Make an exact copy, without pictures, of the lines below from the one containing "(320, 161) = (192, 333): none" to the last line, both ends included.

===== Provided records

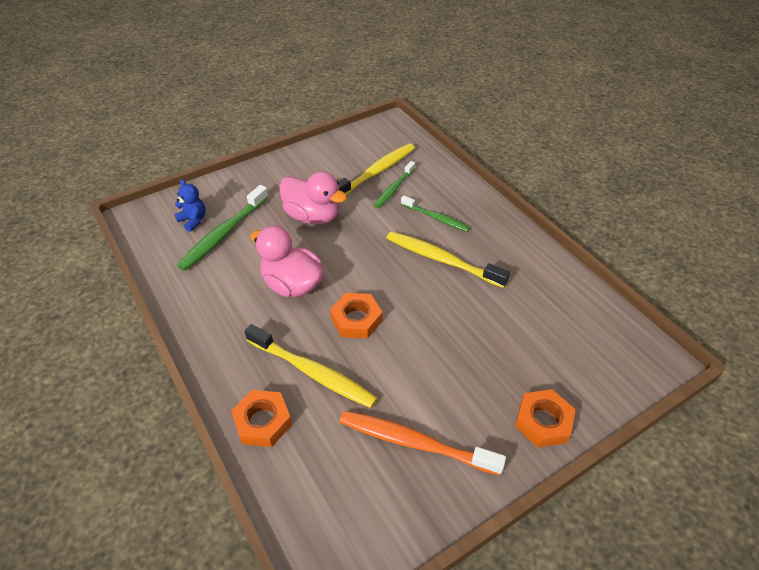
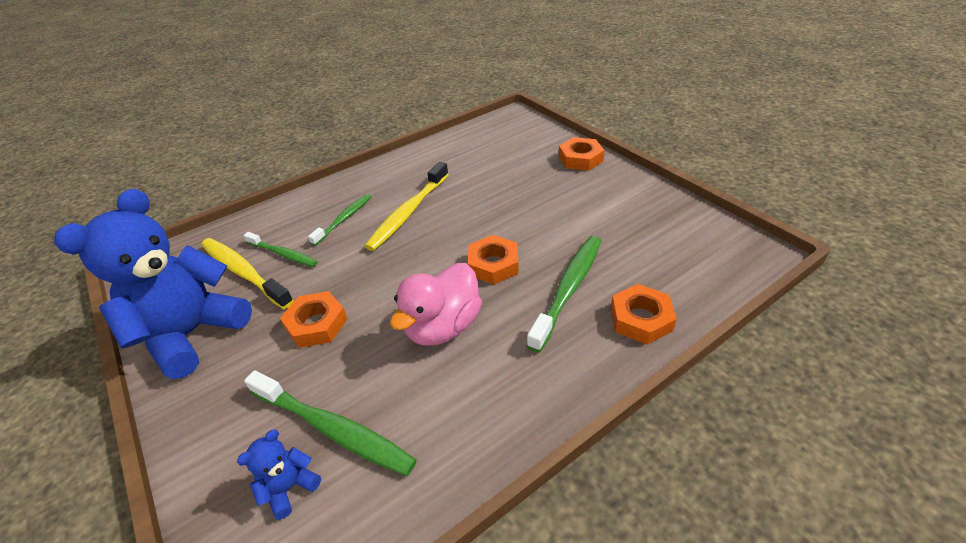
camera: 90 degrees left, 5 degrees down
(313, 216) = (316, 324): pink duck -> orange nut
(313, 372) = (568, 289): yellow toothbrush -> green toothbrush
(320, 161) = (192, 333): none -> blue teddy bear
(414, 443) = (623, 217): orange toothbrush -> none

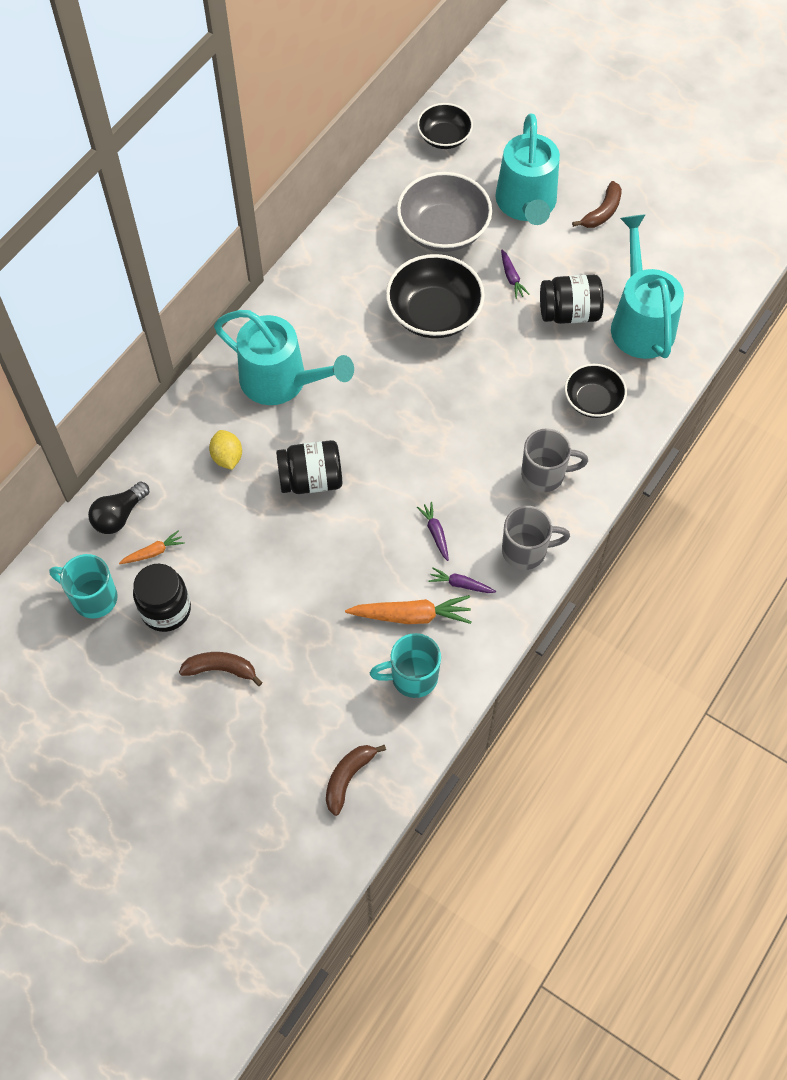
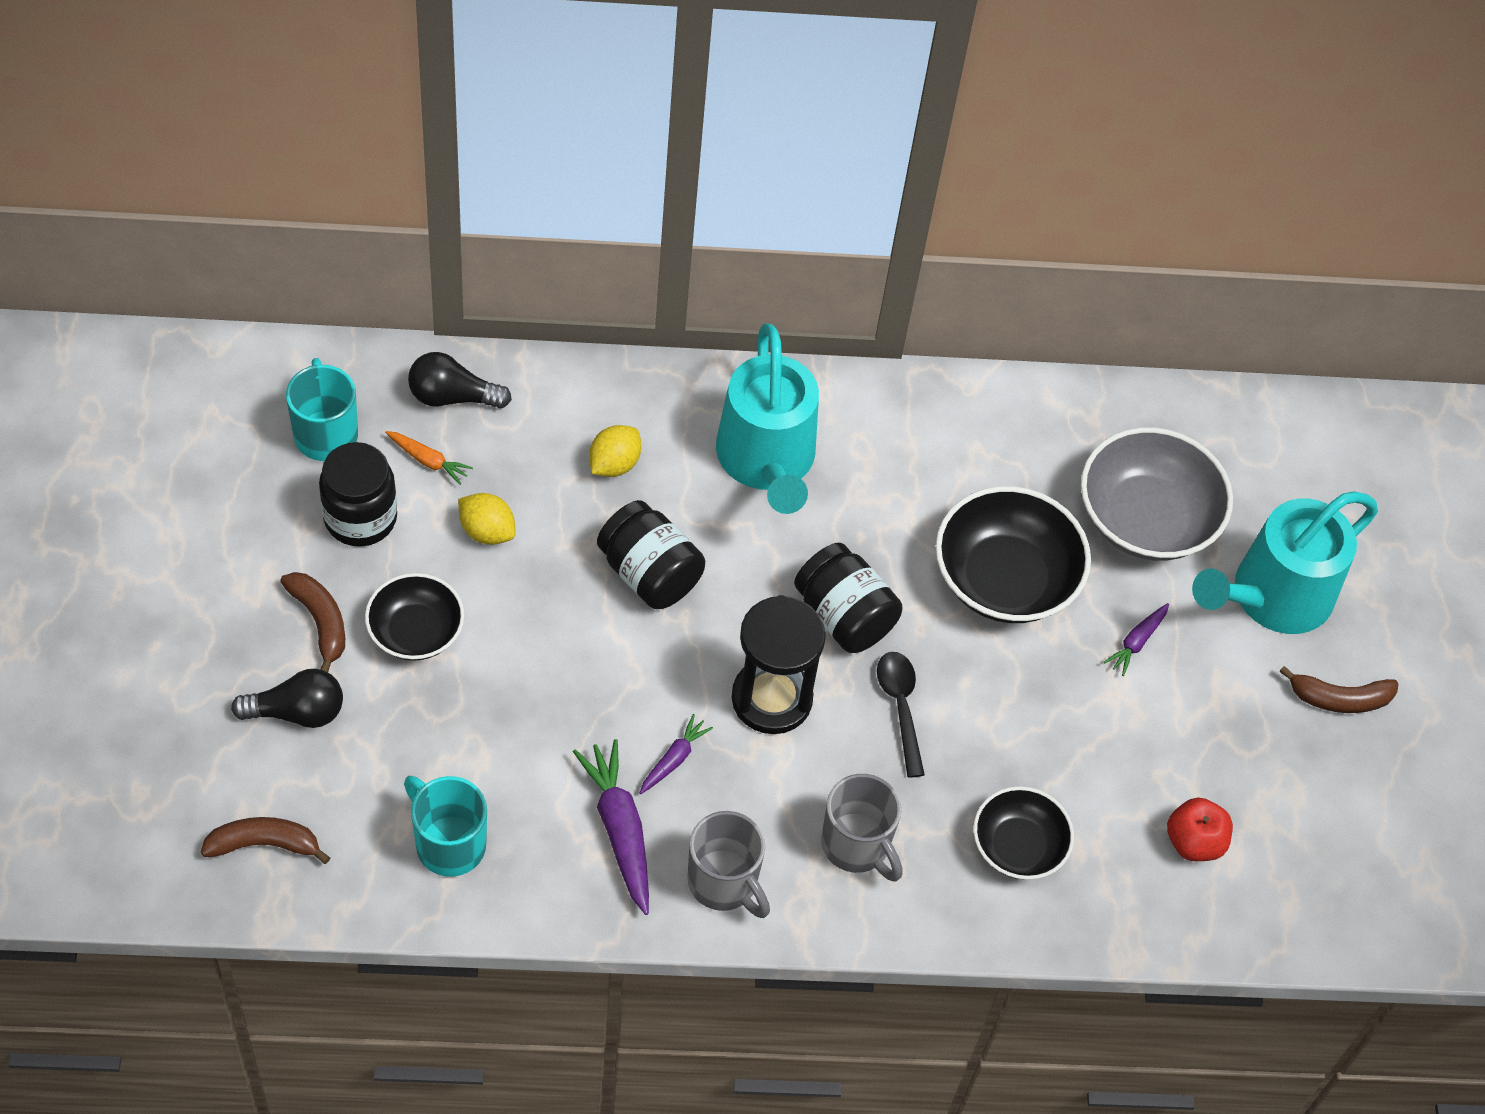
camera: 50 degrees right, 5 degrees down
(224, 547) = (487, 531): none -> yellow lemon
(272, 714) = (297, 712): none -> black light bulb
(411, 615) = (535, 795): orange carrot -> none
(430, 464) = (771, 699): none -> black hourglass
(444, 137) = (1297, 439): black bowl -> black bowl (415, 632)
(461, 584) = (619, 830): purple carrot -> purple carrot, size x1.82
(477, 406) = (900, 708): none -> black spoon
(569, 313) = (1137, 743): black jar -> black jar (844, 616)
(640, 322) = (1194, 842): turquoise watering can -> red apple

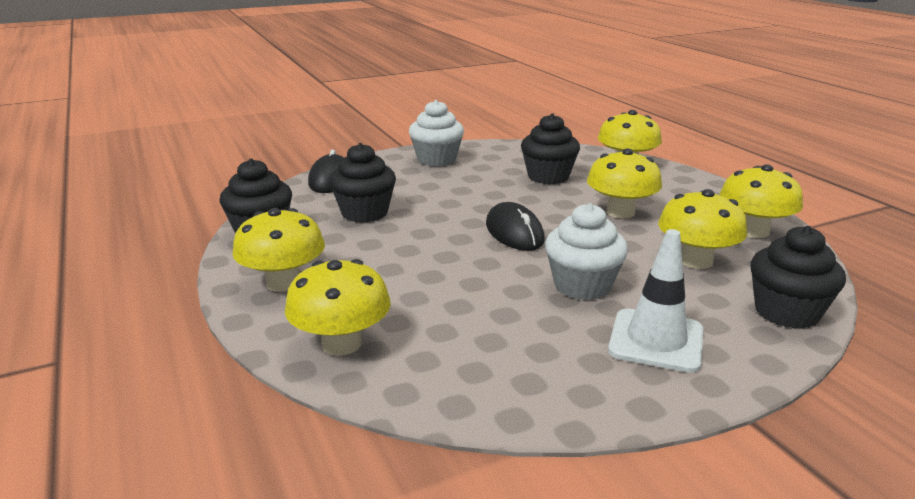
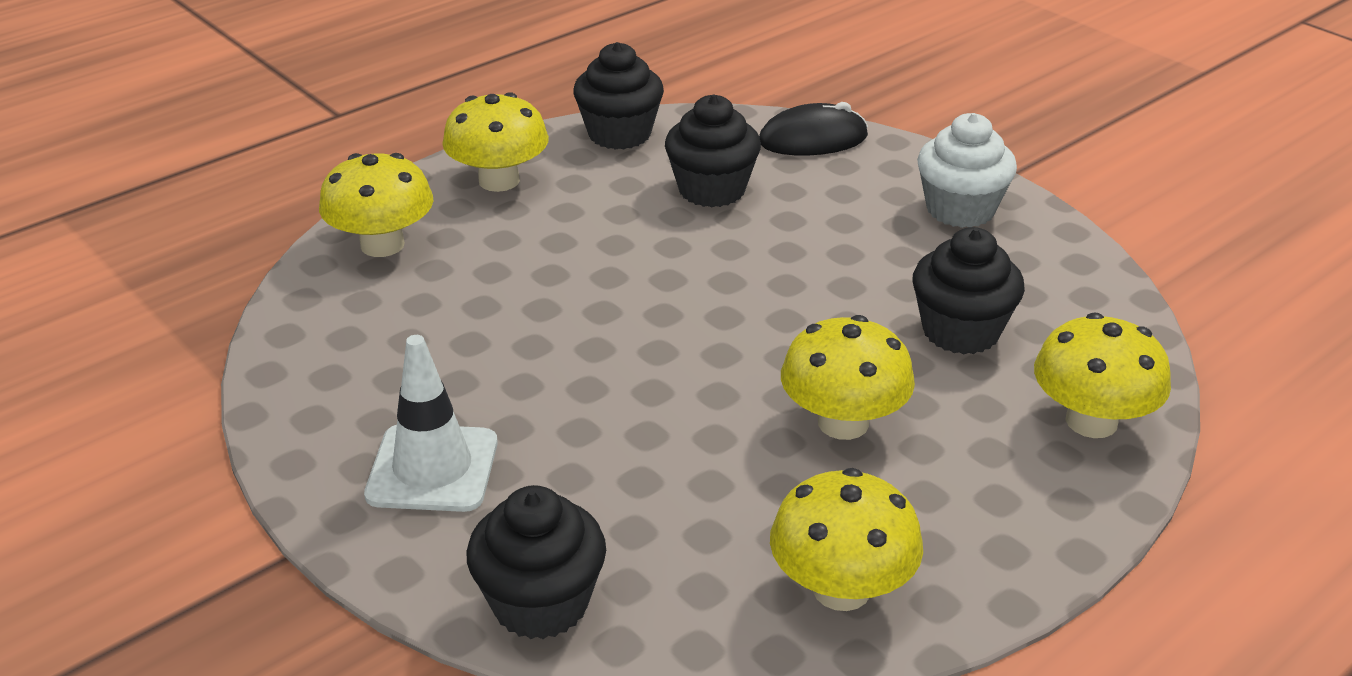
camera: 75 degrees right, 10 degrees up
(514, 232) = (707, 322): black mouse -> none
(582, 285) = (562, 398): white cupcake -> none
(696, 261) = (684, 510): yellow mushroom -> none

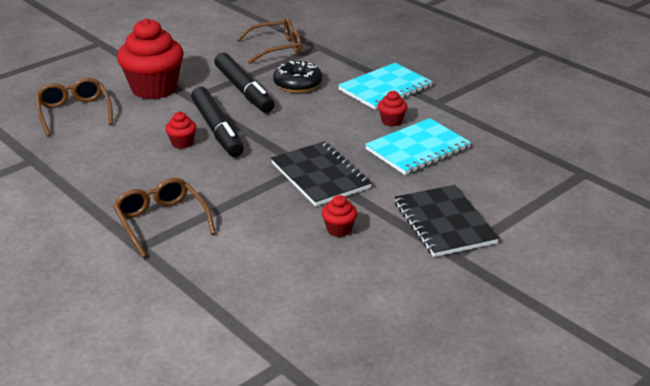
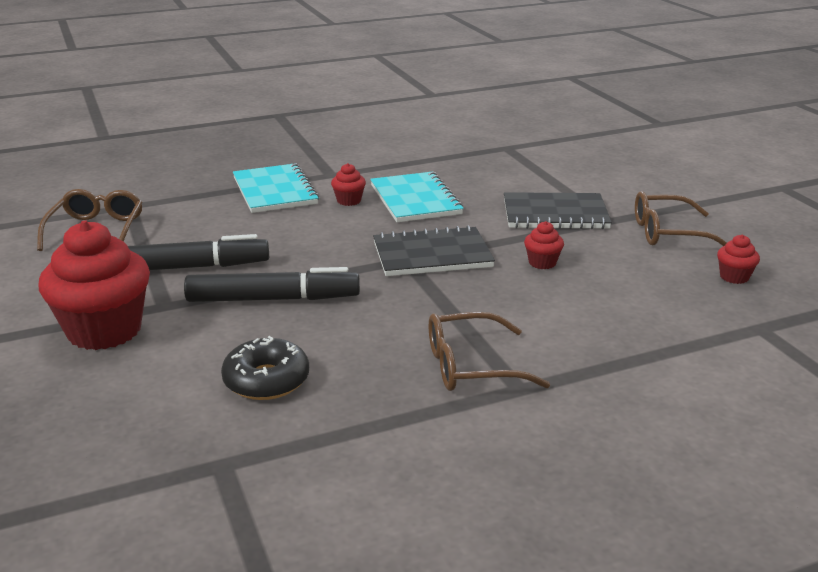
camera: 70 degrees left, 5 degrees down
(74, 112) = (102, 410): brown glasses -> brown glasses (668, 233)
(182, 143) = (285, 328): red cupcake -> red cupcake (734, 277)
(297, 84) = (210, 233): black donut -> black donut (266, 380)

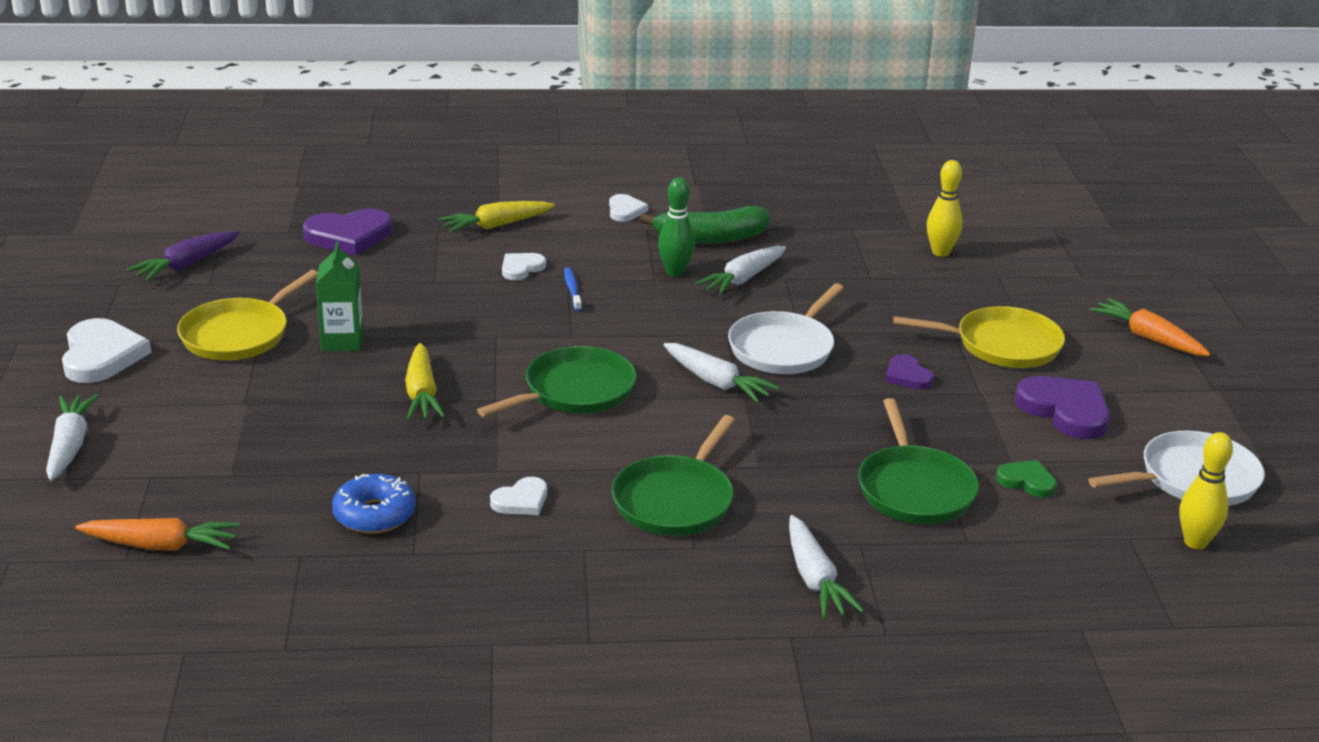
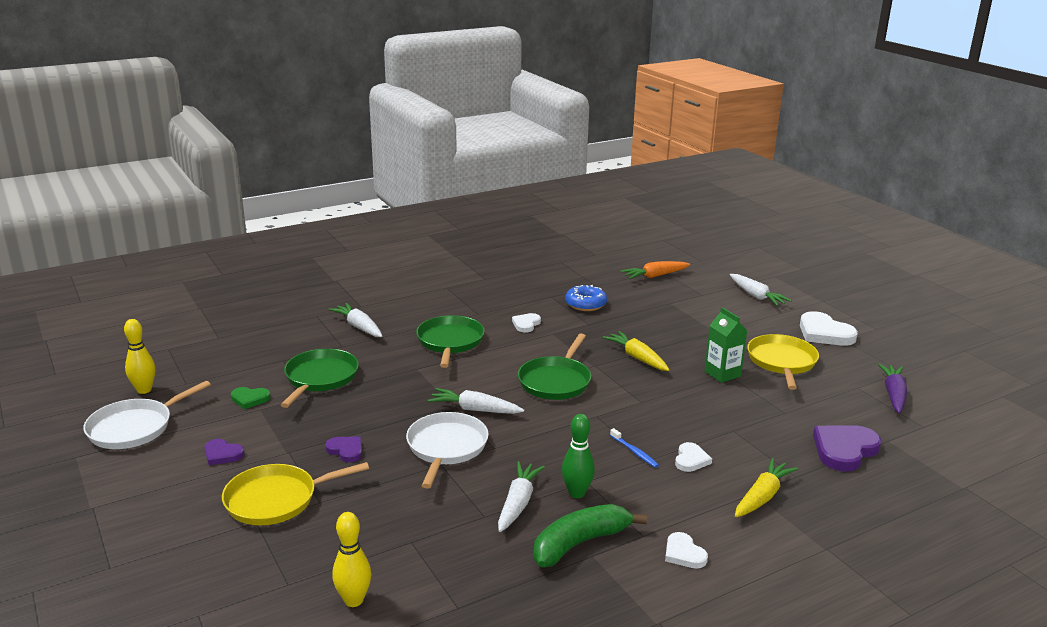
camera: 155 degrees right, 5 degrees down
(914, 489) = (320, 378): green pan -> green pan turned 45 degrees clockwise
(1065, 411) = (222, 454): purple heart -> purple heart, size x0.56
(1148, 338) = (140, 547): orange carrot -> none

==========

The answer:
(320, 161) = (192, 333): none -> blue teddy bear
(414, 443) = (623, 217): orange toothbrush -> none

camera: 50 degrees right, 5 degrees down
(224, 547) = (487, 531): none -> yellow lemon
(272, 714) = (297, 712): none -> black light bulb
(411, 615) = (535, 795): orange carrot -> none
(430, 464) = (771, 699): none -> black hourglass
(444, 137) = (1297, 439): black bowl -> black bowl (415, 632)
(461, 584) = (619, 830): purple carrot -> purple carrot, size x1.82
(477, 406) = (900, 708): none -> black spoon
(569, 313) = (1137, 743): black jar -> black jar (844, 616)
(640, 322) = (1194, 842): turquoise watering can -> red apple

camera: 75 degrees right, 10 degrees up
(514, 232) = (707, 322): black mouse -> none
(582, 285) = (562, 398): white cupcake -> none
(696, 261) = (684, 510): yellow mushroom -> none

camera: 70 degrees left, 5 degrees down
(74, 112) = (102, 410): brown glasses -> brown glasses (668, 233)
(182, 143) = (285, 328): red cupcake -> red cupcake (734, 277)
(297, 84) = (210, 233): black donut -> black donut (266, 380)

camera: 155 degrees right, 5 degrees down
(914, 489) = (320, 378): green pan -> green pan turned 45 degrees clockwise
(1065, 411) = (222, 454): purple heart -> purple heart, size x0.56
(1148, 338) = (140, 547): orange carrot -> none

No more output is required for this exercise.